(MATERIAL FOR THIS EXERCISE begins)

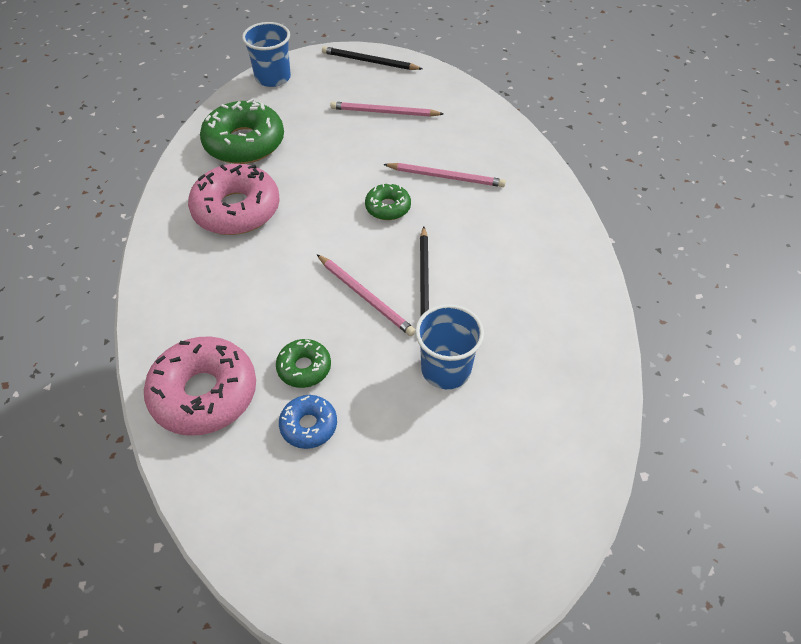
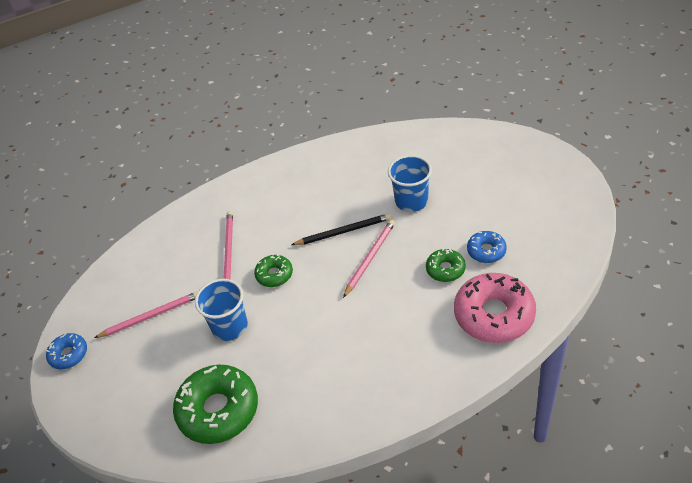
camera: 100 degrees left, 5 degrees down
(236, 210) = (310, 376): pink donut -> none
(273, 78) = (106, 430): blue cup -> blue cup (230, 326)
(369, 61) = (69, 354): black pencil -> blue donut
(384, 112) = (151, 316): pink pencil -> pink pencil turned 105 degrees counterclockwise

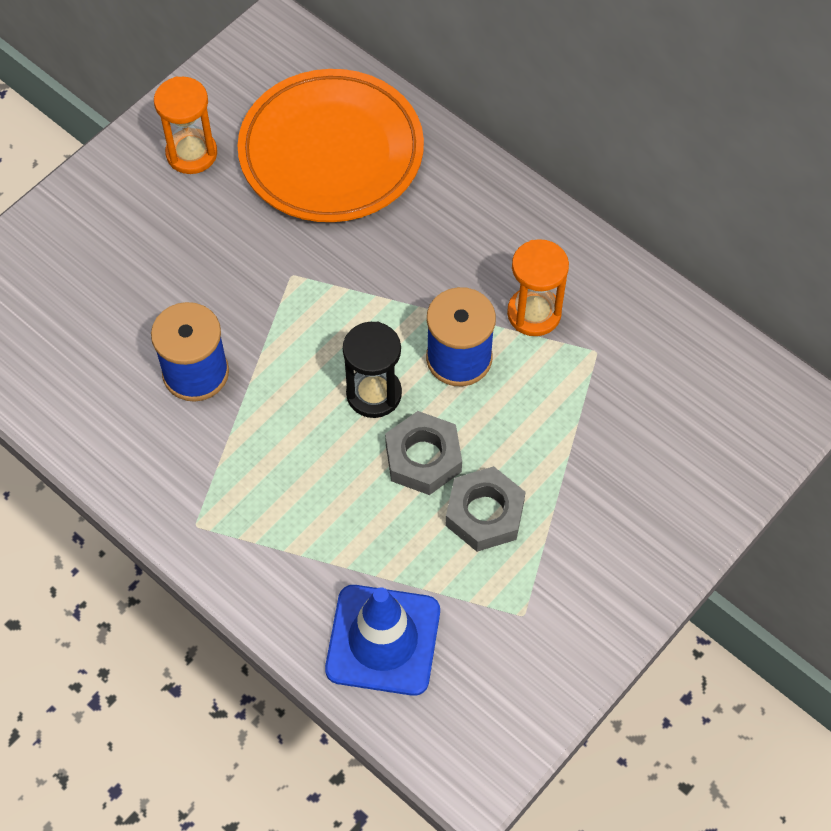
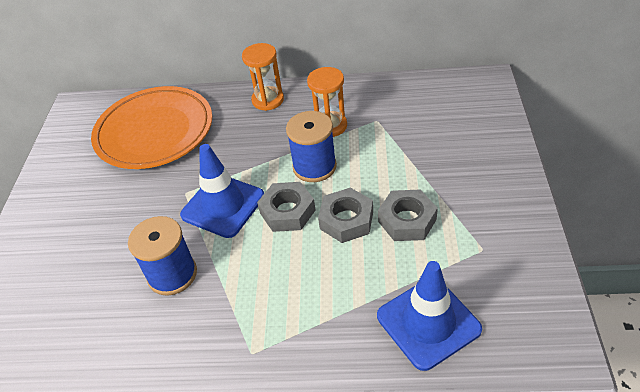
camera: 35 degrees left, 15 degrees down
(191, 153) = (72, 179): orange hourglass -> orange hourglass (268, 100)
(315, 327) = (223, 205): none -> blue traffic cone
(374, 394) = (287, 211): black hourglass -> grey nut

(MATERIAL FOR THIS EXERCISE ends)

> **EXERCISE DIRECTIONS**: In the copy, include each line from the start of the material through the line with "camera: 35 degrees left, 15 degrees down", word for word, but none of the pictures.

> **COMPLETED TASK**:
camera: 100 degrees left, 5 degrees down
(236, 210) = (310, 376): pink donut -> none
(273, 78) = (106, 430): blue cup -> blue cup (230, 326)
(369, 61) = (69, 354): black pencil -> blue donut
(384, 112) = (151, 316): pink pencil -> pink pencil turned 105 degrees counterclockwise

camera: 35 degrees left, 15 degrees down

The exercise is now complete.